• **Written request**: Copy every line of the records below, keeping each one character for character.

• **Entries shown**:

══════════

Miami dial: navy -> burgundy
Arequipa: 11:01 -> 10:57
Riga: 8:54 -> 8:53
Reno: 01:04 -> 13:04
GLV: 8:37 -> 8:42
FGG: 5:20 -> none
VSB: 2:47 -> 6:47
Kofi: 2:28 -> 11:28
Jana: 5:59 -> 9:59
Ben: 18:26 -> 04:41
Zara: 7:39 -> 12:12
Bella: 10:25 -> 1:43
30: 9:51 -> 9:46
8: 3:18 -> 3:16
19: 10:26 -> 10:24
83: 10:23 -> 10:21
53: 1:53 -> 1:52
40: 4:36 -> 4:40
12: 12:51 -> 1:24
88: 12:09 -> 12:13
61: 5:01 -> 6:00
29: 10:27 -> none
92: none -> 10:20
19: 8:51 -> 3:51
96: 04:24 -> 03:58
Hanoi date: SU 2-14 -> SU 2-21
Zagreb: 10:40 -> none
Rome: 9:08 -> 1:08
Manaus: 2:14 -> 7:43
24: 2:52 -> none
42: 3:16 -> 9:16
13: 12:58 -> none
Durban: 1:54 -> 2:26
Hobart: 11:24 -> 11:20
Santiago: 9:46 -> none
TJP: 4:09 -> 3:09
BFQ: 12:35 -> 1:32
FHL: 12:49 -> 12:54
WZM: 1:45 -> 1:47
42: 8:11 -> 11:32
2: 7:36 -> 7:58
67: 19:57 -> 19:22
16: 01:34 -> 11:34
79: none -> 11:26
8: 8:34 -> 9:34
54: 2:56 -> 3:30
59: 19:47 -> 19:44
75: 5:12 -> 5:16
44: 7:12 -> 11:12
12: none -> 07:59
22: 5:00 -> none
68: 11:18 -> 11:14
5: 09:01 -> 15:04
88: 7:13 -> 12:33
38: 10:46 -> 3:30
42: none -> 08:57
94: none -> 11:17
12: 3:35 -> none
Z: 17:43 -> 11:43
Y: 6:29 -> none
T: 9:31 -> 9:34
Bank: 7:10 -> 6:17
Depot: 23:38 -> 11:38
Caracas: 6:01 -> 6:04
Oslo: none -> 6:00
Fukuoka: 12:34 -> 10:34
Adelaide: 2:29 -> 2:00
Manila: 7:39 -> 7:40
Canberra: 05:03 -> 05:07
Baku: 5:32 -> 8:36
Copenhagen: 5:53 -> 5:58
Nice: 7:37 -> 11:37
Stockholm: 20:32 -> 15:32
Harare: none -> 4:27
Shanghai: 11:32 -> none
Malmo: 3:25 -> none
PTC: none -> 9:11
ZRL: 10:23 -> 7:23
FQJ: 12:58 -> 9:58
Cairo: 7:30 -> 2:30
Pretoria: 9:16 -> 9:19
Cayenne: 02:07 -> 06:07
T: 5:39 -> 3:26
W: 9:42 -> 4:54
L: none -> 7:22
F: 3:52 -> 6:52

══════════

• **Task response**:
Miami dial: navy -> burgundy
Arequipa: 11:01 -> 10:57
Riga: 8:54 -> 8:53
Reno: 01:04 -> 13:04
GLV: 8:37 -> 8:42
FGG: 5:20 -> none
VSB: 2:47 -> 6:47
Kofi: 2:28 -> 11:28
Jana: 5:59 -> 9:59
Ben: 18:26 -> 04:41
Zara: 7:39 -> 12:12
Bella: 10:25 -> 1:43
30: 9:51 -> 9:46
8: 3:18 -> 3:16
19: 10:26 -> 10:24
83: 10:23 -> 10:21
53: 1:53 -> 1:52
40: 4:36 -> 4:40
12: 12:51 -> 1:24
88: 12:09 -> 12:13
61: 5:01 -> 6:00
29: 10:27 -> none
92: none -> 10:20
19: 8:51 -> 3:51
96: 04:24 -> 03:58
Hanoi date: SU 2-14 -> SU 2-21
Zagreb: 10:40 -> none
Rome: 9:08 -> 1:08
Manaus: 2:14 -> 7:43
24: 2:52 -> none
42: 3:16 -> 9:16
13: 12:58 -> none
Durban: 1:54 -> 2:26
Hobart: 11:24 -> 11:20
Santiago: 9:46 -> none
TJP: 4:09 -> 3:09
BFQ: 12:35 -> 1:32
FHL: 12:49 -> 12:54
WZM: 1:45 -> 1:47
42: 8:11 -> 11:32
2: 7:36 -> 7:58
67: 19:57 -> 19:22
16: 01:34 -> 11:34
79: none -> 11:26
8: 8:34 -> 9:34
54: 2:56 -> 3:30
59: 19:47 -> 19:44
75: 5:12 -> 5:16
44: 7:12 -> 11:12
12: none -> 07:59
22: 5:00 -> none
68: 11:18 -> 11:14
5: 09:01 -> 15:04
88: 7:13 -> 12:33
38: 10:46 -> 3:30
42: none -> 08:57
94: none -> 11:17
12: 3:35 -> none
Z: 17:43 -> 11:43
Y: 6:29 -> none
T: 9:31 -> 9:34
Bank: 7:10 -> 6:17
Depot: 23:38 -> 11:38
Caracas: 6:01 -> 6:04
Oslo: none -> 6:00
Fukuoka: 12:34 -> 10:34
Adelaide: 2:29 -> 2:00
Manila: 7:39 -> 7:40
Canberra: 05:03 -> 05:07
Baku: 5:32 -> 8:36
Copenhagen: 5:53 -> 5:58
Nice: 7:37 -> 11:37
Stockholm: 20:32 -> 15:32
Harare: none -> 4:27
Shanghai: 11:32 -> none
Malmo: 3:25 -> none
PTC: none -> 9:11
ZRL: 10:23 -> 7:23
FQJ: 12:58 -> 9:58
Cairo: 7:30 -> 2:30
Pretoria: 9:16 -> 9:19
Cayenne: 02:07 -> 06:07
T: 5:39 -> 3:26
W: 9:42 -> 4:54
L: none -> 7:22
F: 3:52 -> 6:52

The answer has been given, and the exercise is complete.